» Available data
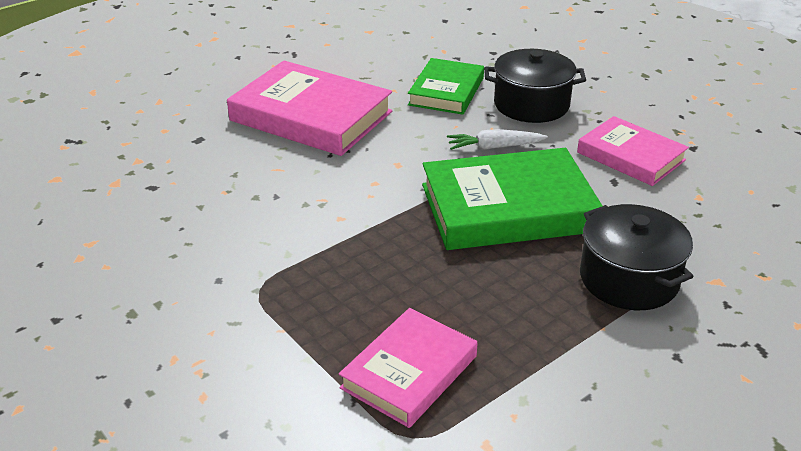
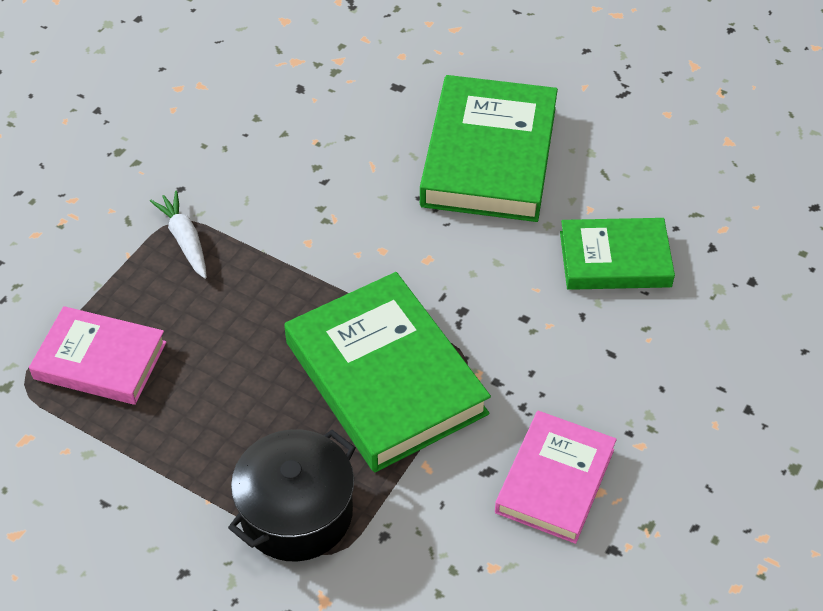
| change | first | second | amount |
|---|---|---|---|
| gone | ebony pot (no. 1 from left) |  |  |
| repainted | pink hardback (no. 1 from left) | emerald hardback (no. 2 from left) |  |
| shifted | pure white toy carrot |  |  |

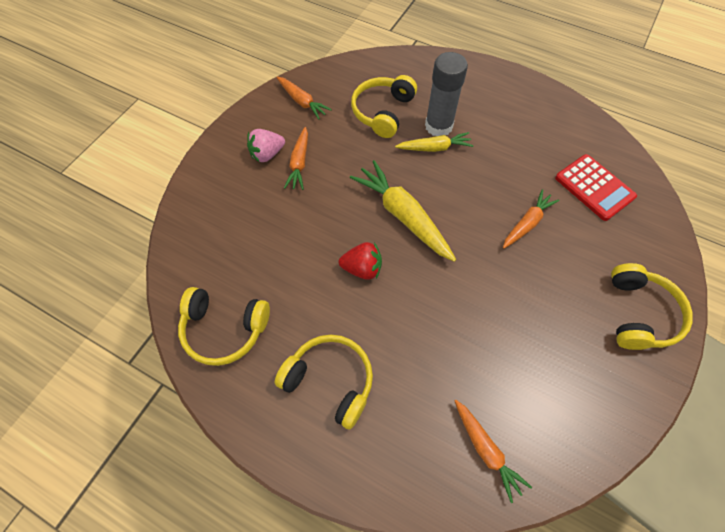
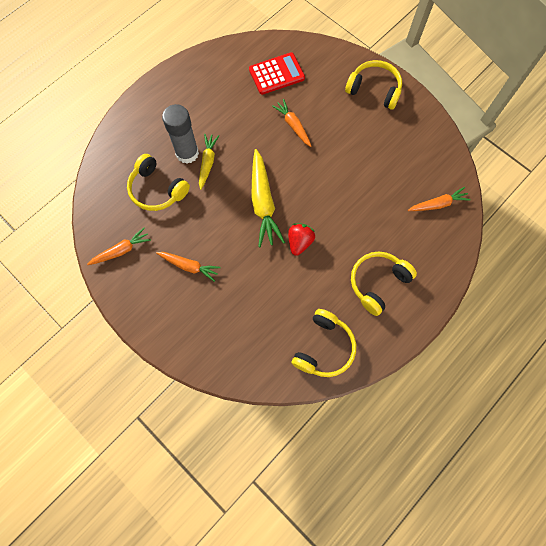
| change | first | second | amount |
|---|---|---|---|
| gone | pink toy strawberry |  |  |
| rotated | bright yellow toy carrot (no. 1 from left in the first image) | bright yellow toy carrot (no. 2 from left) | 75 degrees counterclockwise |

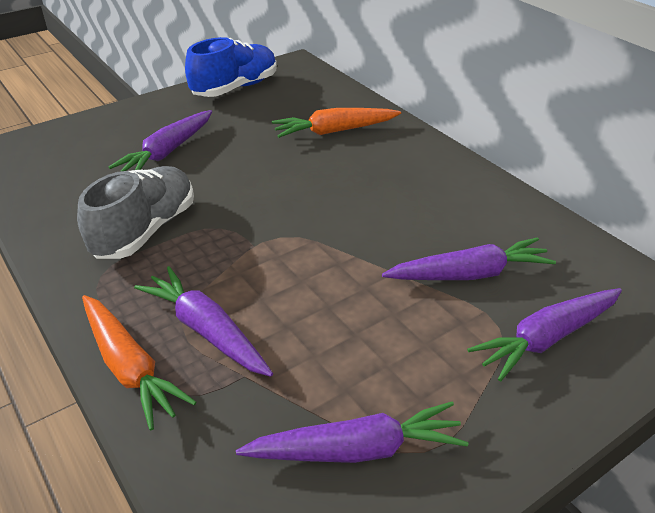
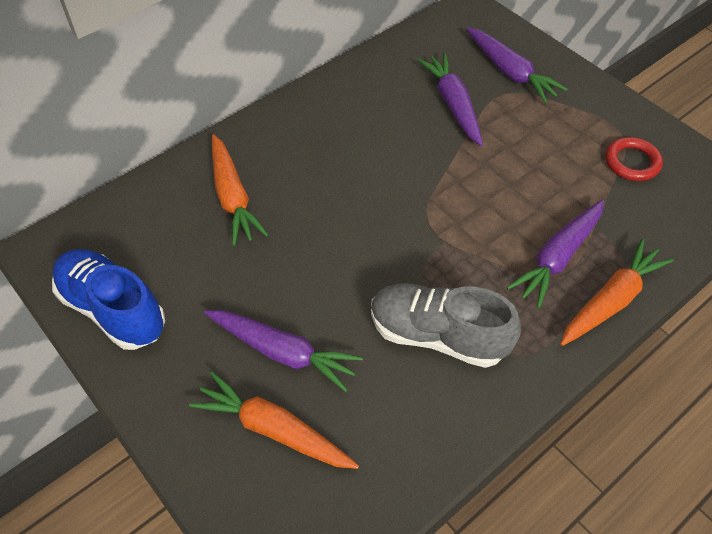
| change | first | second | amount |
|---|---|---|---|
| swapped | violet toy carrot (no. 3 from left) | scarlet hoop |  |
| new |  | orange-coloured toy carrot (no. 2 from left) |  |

» What to work on
For the listing above, state how many lines contain the string "gone". Give the number and nothing else.

» Exercise answer
2